— Task to carry out —
When you restate the data, keep every word as it is and drop the images.

— Data provided —

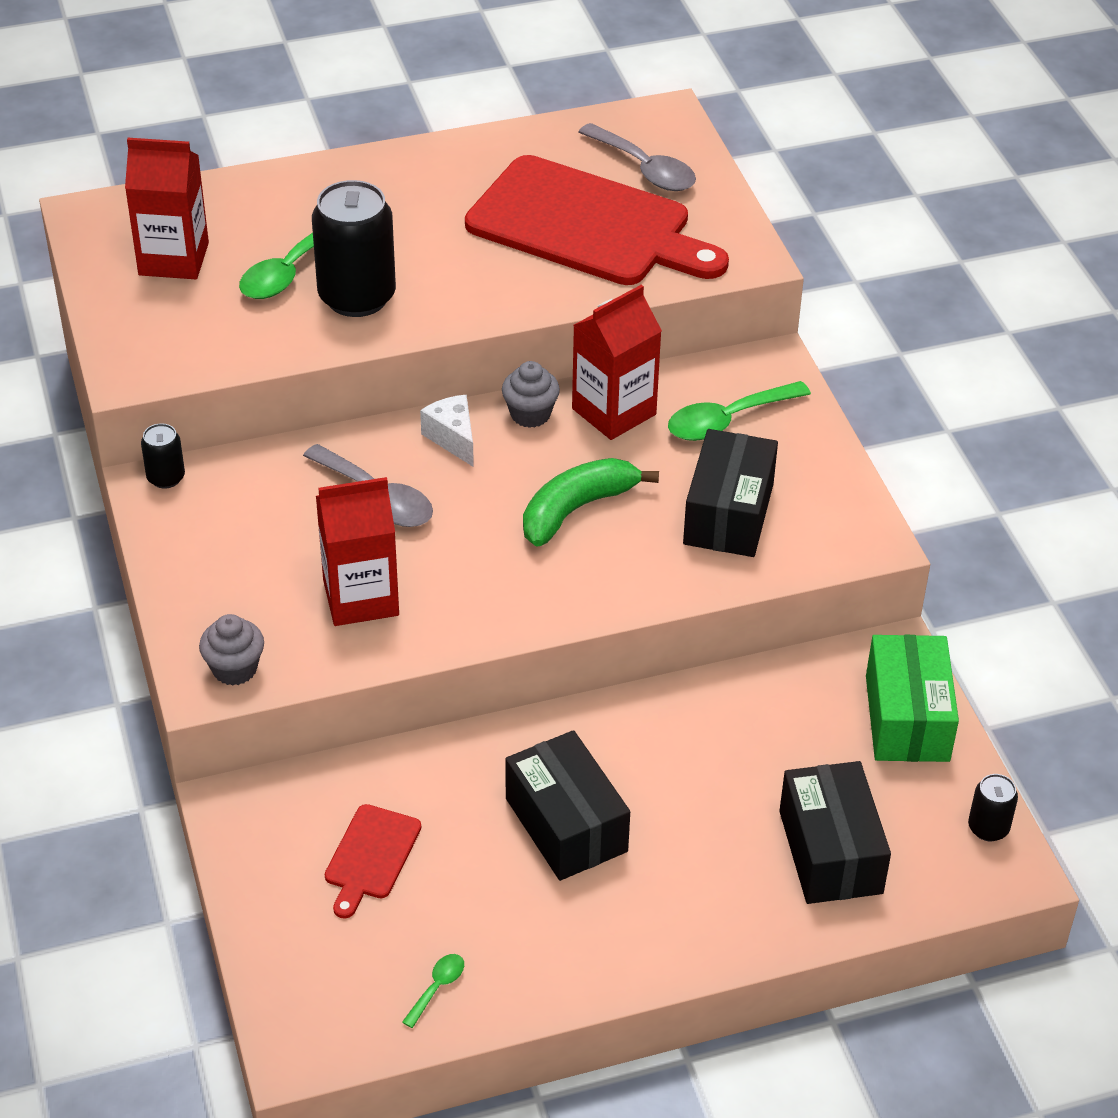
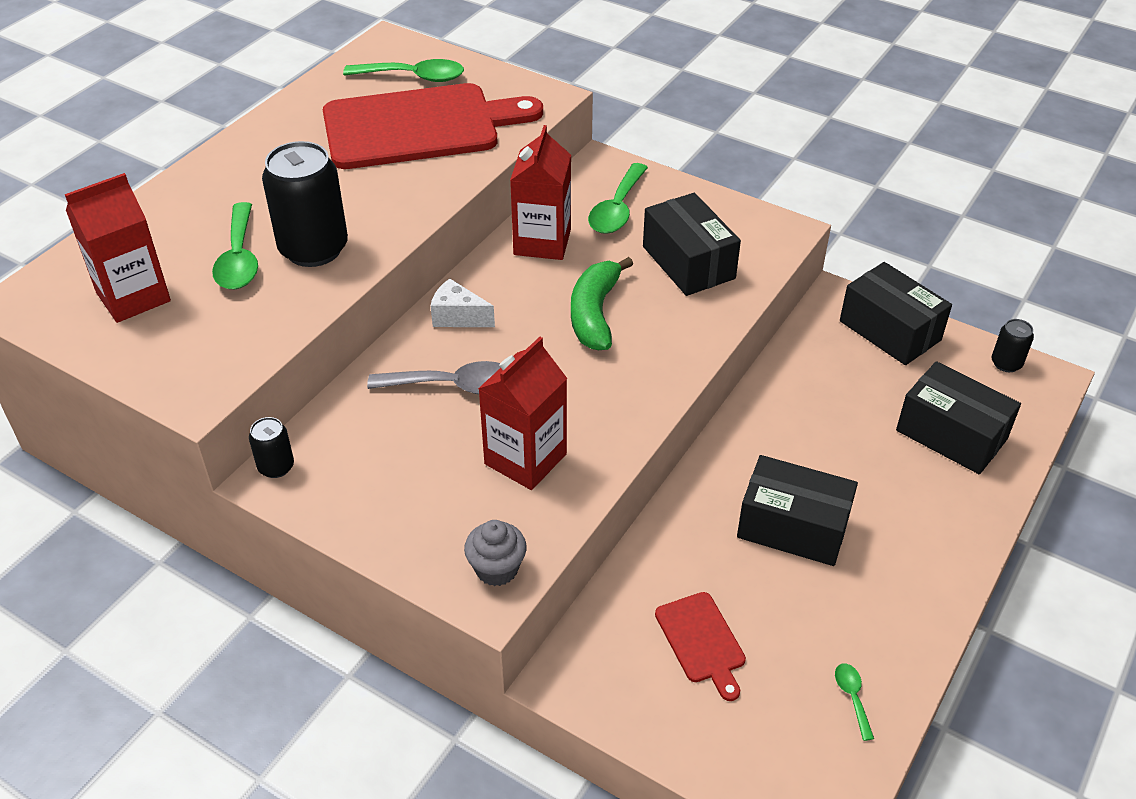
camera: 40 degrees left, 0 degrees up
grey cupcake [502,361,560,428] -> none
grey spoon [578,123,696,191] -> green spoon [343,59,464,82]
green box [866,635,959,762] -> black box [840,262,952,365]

— Completed task —
camera: 40 degrees left, 0 degrees up
grey cupcake [502,361,560,428] -> none
grey spoon [578,123,696,191] -> green spoon [343,59,464,82]
green box [866,635,959,762] -> black box [840,262,952,365]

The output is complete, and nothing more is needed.